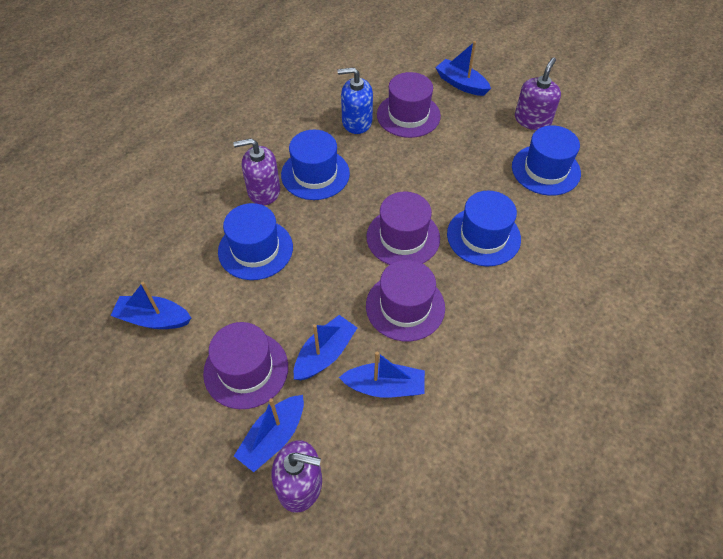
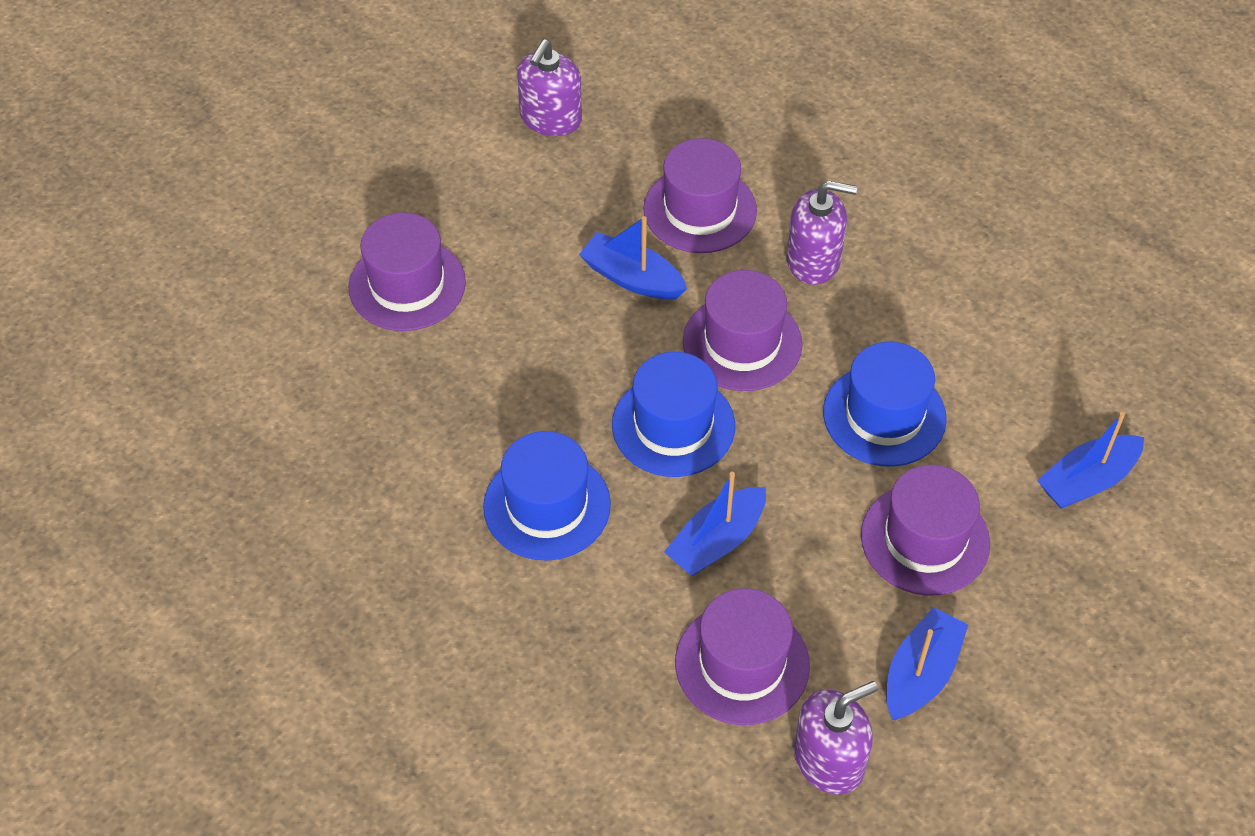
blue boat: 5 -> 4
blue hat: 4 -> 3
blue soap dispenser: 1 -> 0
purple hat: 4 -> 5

○ ○ ○ ○

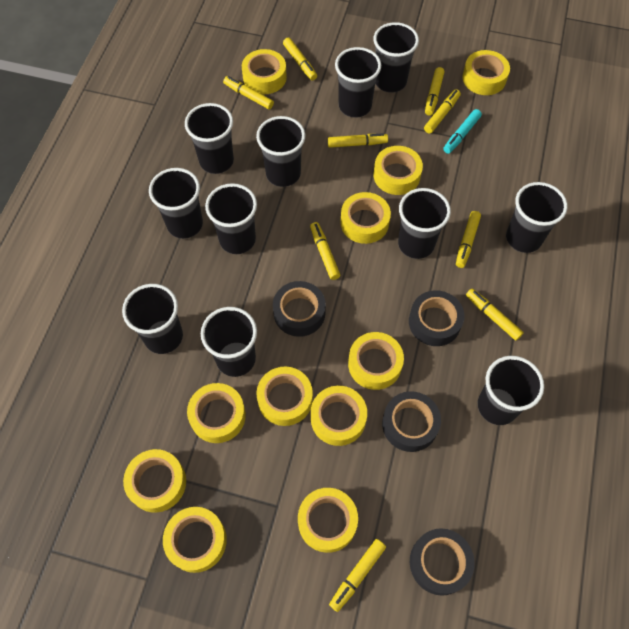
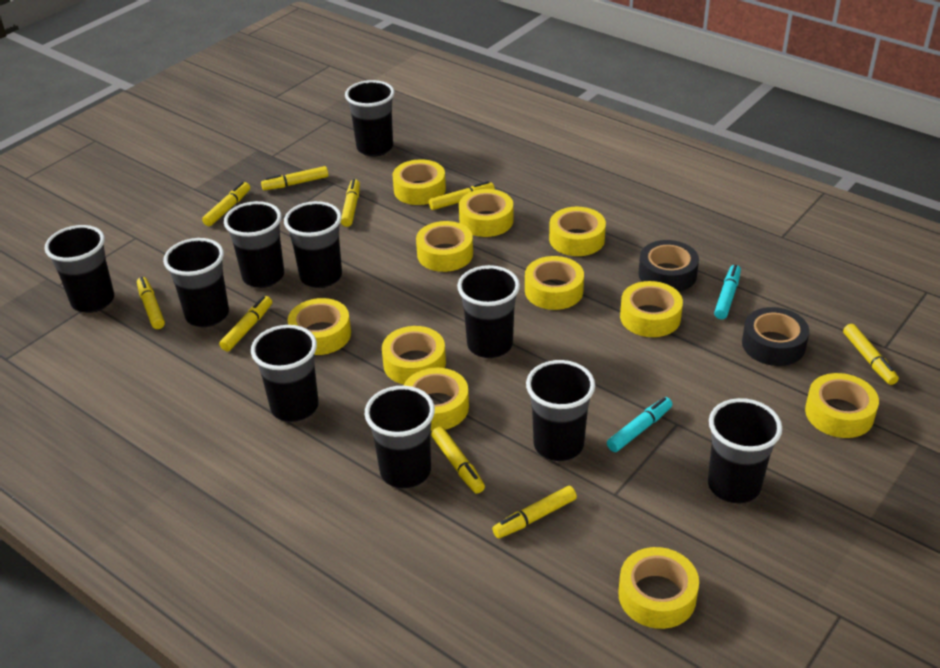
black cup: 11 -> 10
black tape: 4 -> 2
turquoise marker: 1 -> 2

○ ○ ○ ○

• Aim of the task: Return the span of lines in the data above that opens at the line with "blue boat: 5 -> 4" and closes at the line with "purple hat: 4 -> 5", exactly, ends included, nothing else.

• Your solution:
blue boat: 5 -> 4
blue hat: 4 -> 3
blue soap dispenser: 1 -> 0
purple hat: 4 -> 5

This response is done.